Please output the records below word for word and omit the pictures.

Remote sensing detection data:
..............................

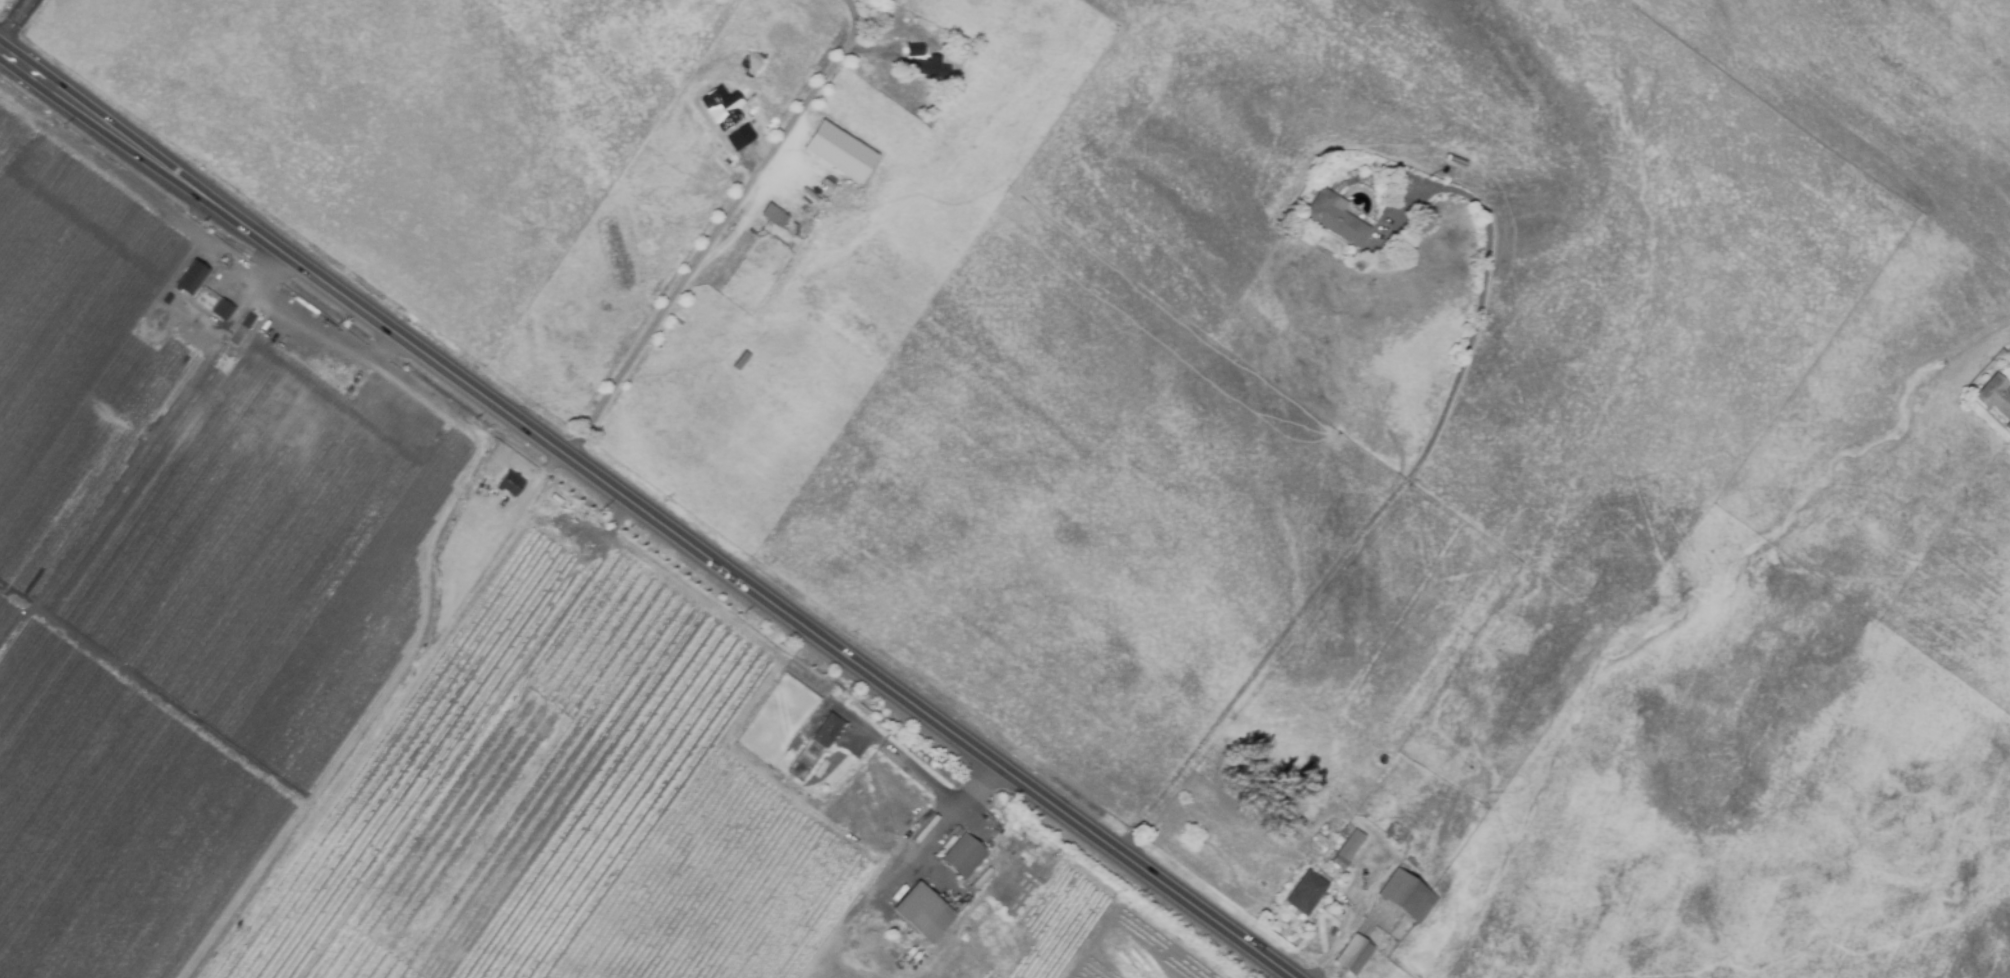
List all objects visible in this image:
road: (15, 22)
road: (50, 35)
building: (933, 57)
building: (930, 67)
building: (720, 107)
building: (738, 137)
building: (839, 151)
building: (775, 216)
building: (1336, 217)
road: (723, 226)
building: (191, 279)
building: (223, 310)
building: (249, 321)
building: (742, 361)
building: (269, 365)
building: (1996, 397)
building: (305, 431)
building: (512, 484)
road: (1385, 502)
building: (488, 503)
road: (652, 510)
road: (395, 700)
building: (828, 730)
road: (930, 778)
building: (1363, 810)
building: (1008, 811)
building: (956, 831)
building: (1401, 834)
building: (949, 836)
road: (911, 846)
building: (1349, 849)
building: (964, 856)
building: (1307, 893)
building: (1408, 896)
building: (922, 914)
road: (1343, 936)
building: (1355, 954)

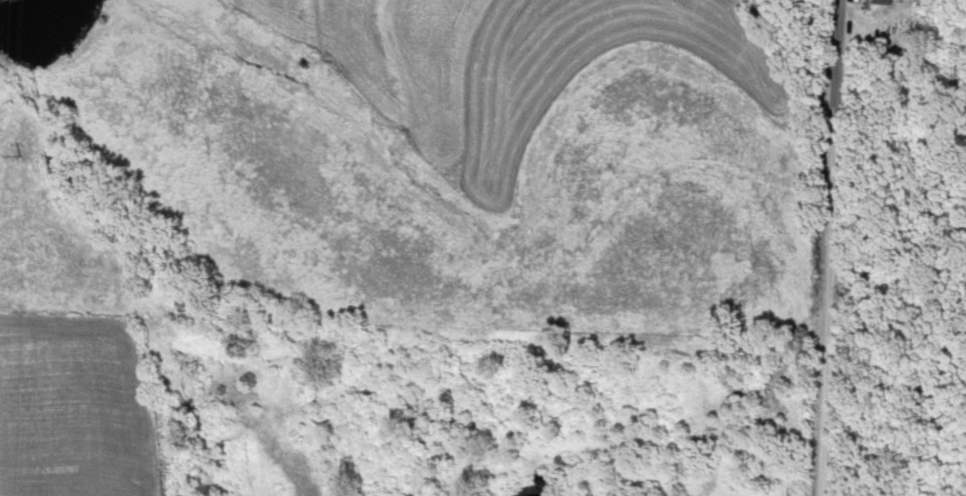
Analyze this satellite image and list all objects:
building: (879, 2)
road: (832, 248)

..............................

Exercise result
List all objects visible in this image:
road: (15, 22)
road: (50, 35)
building: (933, 57)
building: (930, 67)
building: (720, 107)
building: (738, 137)
building: (839, 151)
building: (775, 216)
building: (1336, 217)
road: (723, 226)
building: (191, 279)
building: (223, 310)
building: (249, 321)
building: (742, 361)
building: (269, 365)
building: (1996, 397)
building: (305, 431)
building: (512, 484)
road: (1385, 502)
building: (488, 503)
road: (652, 510)
road: (395, 700)
building: (828, 730)
road: (930, 778)
building: (1363, 810)
building: (1008, 811)
building: (956, 831)
building: (1401, 834)
building: (949, 836)
road: (911, 846)
building: (1349, 849)
building: (964, 856)
building: (1307, 893)
building: (1408, 896)
building: (922, 914)
road: (1343, 936)
building: (1355, 954)

Analyze this satellite image and list all objects:
building: (879, 2)
road: (832, 248)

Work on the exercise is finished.